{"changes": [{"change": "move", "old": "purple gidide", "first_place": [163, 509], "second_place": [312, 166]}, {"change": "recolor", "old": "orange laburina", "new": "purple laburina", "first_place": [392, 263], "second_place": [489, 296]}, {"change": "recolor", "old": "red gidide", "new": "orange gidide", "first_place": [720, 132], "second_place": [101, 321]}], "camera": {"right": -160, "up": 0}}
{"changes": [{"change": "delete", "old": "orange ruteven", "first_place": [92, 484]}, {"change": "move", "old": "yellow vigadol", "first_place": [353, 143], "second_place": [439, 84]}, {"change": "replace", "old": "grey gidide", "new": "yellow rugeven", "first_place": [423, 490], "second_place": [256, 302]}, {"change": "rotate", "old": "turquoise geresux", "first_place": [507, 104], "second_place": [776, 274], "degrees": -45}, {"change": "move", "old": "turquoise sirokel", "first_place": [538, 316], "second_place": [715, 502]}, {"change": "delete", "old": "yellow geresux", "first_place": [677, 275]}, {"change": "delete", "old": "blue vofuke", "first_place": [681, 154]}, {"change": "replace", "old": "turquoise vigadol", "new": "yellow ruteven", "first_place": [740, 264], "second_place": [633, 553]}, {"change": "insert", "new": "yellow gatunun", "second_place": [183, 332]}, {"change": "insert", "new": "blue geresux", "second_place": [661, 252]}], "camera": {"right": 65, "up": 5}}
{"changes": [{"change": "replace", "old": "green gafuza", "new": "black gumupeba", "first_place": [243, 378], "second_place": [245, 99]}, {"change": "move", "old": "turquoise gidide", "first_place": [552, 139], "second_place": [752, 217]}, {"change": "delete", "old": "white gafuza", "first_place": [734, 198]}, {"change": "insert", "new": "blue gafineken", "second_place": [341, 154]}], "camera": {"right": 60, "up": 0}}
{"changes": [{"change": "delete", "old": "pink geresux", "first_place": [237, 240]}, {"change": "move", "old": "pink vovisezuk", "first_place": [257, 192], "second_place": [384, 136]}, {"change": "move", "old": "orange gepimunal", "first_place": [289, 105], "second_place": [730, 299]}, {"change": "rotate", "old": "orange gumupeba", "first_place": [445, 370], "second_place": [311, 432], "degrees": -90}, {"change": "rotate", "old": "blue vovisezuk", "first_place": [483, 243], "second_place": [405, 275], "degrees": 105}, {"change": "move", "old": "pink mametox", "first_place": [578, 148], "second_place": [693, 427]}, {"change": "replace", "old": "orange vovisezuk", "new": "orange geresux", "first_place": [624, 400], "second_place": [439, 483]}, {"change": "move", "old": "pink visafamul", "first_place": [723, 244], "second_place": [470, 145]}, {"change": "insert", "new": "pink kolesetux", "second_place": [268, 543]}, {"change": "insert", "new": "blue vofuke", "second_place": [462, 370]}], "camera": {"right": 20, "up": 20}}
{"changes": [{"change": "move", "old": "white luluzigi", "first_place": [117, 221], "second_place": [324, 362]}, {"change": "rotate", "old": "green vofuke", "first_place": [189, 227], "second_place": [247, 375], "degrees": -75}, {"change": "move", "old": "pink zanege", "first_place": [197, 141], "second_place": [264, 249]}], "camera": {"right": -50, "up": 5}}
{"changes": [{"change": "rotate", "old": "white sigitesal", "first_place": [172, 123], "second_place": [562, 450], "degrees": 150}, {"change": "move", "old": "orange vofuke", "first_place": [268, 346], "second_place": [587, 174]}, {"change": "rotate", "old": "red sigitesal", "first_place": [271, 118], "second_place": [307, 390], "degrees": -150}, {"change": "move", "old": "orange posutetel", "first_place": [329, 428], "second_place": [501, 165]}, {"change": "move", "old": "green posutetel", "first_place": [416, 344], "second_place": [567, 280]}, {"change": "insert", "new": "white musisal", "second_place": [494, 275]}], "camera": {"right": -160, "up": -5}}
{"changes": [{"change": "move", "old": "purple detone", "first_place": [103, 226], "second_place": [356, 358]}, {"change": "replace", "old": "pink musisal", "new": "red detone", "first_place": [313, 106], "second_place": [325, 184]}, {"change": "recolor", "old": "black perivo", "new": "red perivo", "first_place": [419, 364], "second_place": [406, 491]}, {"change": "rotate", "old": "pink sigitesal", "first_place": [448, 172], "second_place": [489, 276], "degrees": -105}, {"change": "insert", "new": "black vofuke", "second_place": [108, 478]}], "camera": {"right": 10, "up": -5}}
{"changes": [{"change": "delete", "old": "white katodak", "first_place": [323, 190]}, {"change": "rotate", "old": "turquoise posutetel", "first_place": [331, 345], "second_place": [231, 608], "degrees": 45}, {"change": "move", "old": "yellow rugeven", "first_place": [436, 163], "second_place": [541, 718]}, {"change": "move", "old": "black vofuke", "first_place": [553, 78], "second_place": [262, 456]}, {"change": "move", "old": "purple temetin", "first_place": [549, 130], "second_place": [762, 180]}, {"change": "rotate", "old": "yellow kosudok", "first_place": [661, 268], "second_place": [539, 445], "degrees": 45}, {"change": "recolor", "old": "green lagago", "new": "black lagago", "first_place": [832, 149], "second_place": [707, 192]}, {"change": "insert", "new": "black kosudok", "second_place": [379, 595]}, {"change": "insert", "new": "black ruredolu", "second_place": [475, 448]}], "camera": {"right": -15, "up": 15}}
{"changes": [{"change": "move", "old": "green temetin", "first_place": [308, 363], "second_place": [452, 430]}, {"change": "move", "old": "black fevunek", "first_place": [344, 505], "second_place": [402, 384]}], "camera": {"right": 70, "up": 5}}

++++

▶ [Work to be completed]: Give the records back in full, word for word.

▶ [Written answer]:
{"changes": [{"change": "move", "old": "purple gidide", "first_place": [163, 509], "second_place": [312, 166]}, {"change": "recolor", "old": "orange laburina", "new": "purple laburina", "first_place": [392, 263], "second_place": [489, 296]}, {"change": "recolor", "old": "red gidide", "new": "orange gidide", "first_place": [720, 132], "second_place": [101, 321]}], "camera": {"right": -160, "up": 0}}
{"changes": [{"change": "delete", "old": "orange ruteven", "first_place": [92, 484]}, {"change": "move", "old": "yellow vigadol", "first_place": [353, 143], "second_place": [439, 84]}, {"change": "replace", "old": "grey gidide", "new": "yellow rugeven", "first_place": [423, 490], "second_place": [256, 302]}, {"change": "rotate", "old": "turquoise geresux", "first_place": [507, 104], "second_place": [776, 274], "degrees": -45}, {"change": "move", "old": "turquoise sirokel", "first_place": [538, 316], "second_place": [715, 502]}, {"change": "delete", "old": "yellow geresux", "first_place": [677, 275]}, {"change": "delete", "old": "blue vofuke", "first_place": [681, 154]}, {"change": "replace", "old": "turquoise vigadol", "new": "yellow ruteven", "first_place": [740, 264], "second_place": [633, 553]}, {"change": "insert", "new": "yellow gatunun", "second_place": [183, 332]}, {"change": "insert", "new": "blue geresux", "second_place": [661, 252]}], "camera": {"right": 65, "up": 5}}
{"changes": [{"change": "replace", "old": "green gafuza", "new": "black gumupeba", "first_place": [243, 378], "second_place": [245, 99]}, {"change": "move", "old": "turquoise gidide", "first_place": [552, 139], "second_place": [752, 217]}, {"change": "delete", "old": "white gafuza", "first_place": [734, 198]}, {"change": "insert", "new": "blue gafineken", "second_place": [341, 154]}], "camera": {"right": 60, "up": 0}}
{"changes": [{"change": "delete", "old": "pink geresux", "first_place": [237, 240]}, {"change": "move", "old": "pink vovisezuk", "first_place": [257, 192], "second_place": [384, 136]}, {"change": "move", "old": "orange gepimunal", "first_place": [289, 105], "second_place": [730, 299]}, {"change": "rotate", "old": "orange gumupeba", "first_place": [445, 370], "second_place": [311, 432], "degrees": -90}, {"change": "rotate", "old": "blue vovisezuk", "first_place": [483, 243], "second_place": [405, 275], "degrees": 105}, {"change": "move", "old": "pink mametox", "first_place": [578, 148], "second_place": [693, 427]}, {"change": "replace", "old": "orange vovisezuk", "new": "orange geresux", "first_place": [624, 400], "second_place": [439, 483]}, {"change": "move", "old": "pink visafamul", "first_place": [723, 244], "second_place": [470, 145]}, {"change": "insert", "new": "pink kolesetux", "second_place": [268, 543]}, {"change": "insert", "new": "blue vofuke", "second_place": [462, 370]}], "camera": {"right": 20, "up": 20}}
{"changes": [{"change": "move", "old": "white luluzigi", "first_place": [117, 221], "second_place": [324, 362]}, {"change": "rotate", "old": "green vofuke", "first_place": [189, 227], "second_place": [247, 375], "degrees": -75}, {"change": "move", "old": "pink zanege", "first_place": [197, 141], "second_place": [264, 249]}], "camera": {"right": -50, "up": 5}}
{"changes": [{"change": "rotate", "old": "white sigitesal", "first_place": [172, 123], "second_place": [562, 450], "degrees": 150}, {"change": "move", "old": "orange vofuke", "first_place": [268, 346], "second_place": [587, 174]}, {"change": "rotate", "old": "red sigitesal", "first_place": [271, 118], "second_place": [307, 390], "degrees": -150}, {"change": "move", "old": "orange posutetel", "first_place": [329, 428], "second_place": [501, 165]}, {"change": "move", "old": "green posutetel", "first_place": [416, 344], "second_place": [567, 280]}, {"change": "insert", "new": "white musisal", "second_place": [494, 275]}], "camera": {"right": -160, "up": -5}}
{"changes": [{"change": "move", "old": "purple detone", "first_place": [103, 226], "second_place": [356, 358]}, {"change": "replace", "old": "pink musisal", "new": "red detone", "first_place": [313, 106], "second_place": [325, 184]}, {"change": "recolor", "old": "black perivo", "new": "red perivo", "first_place": [419, 364], "second_place": [406, 491]}, {"change": "rotate", "old": "pink sigitesal", "first_place": [448, 172], "second_place": [489, 276], "degrees": -105}, {"change": "insert", "new": "black vofuke", "second_place": [108, 478]}], "camera": {"right": 10, "up": -5}}
{"changes": [{"change": "delete", "old": "white katodak", "first_place": [323, 190]}, {"change": "rotate", "old": "turquoise posutetel", "first_place": [331, 345], "second_place": [231, 608], "degrees": 45}, {"change": "move", "old": "yellow rugeven", "first_place": [436, 163], "second_place": [541, 718]}, {"change": "move", "old": "black vofuke", "first_place": [553, 78], "second_place": [262, 456]}, {"change": "move", "old": "purple temetin", "first_place": [549, 130], "second_place": [762, 180]}, {"change": "rotate", "old": "yellow kosudok", "first_place": [661, 268], "second_place": [539, 445], "degrees": 45}, {"change": "recolor", "old": "green lagago", "new": "black lagago", "first_place": [832, 149], "second_place": [707, 192]}, {"change": "insert", "new": "black kosudok", "second_place": [379, 595]}, {"change": "insert", "new": "black ruredolu", "second_place": [475, 448]}], "camera": {"right": -15, "up": 15}}
{"changes": [{"change": "move", "old": "green temetin", "first_place": [308, 363], "second_place": [452, 430]}, {"change": "move", "old": "black fevunek", "first_place": [344, 505], "second_place": [402, 384]}], "camera": {"right": 70, "up": 5}}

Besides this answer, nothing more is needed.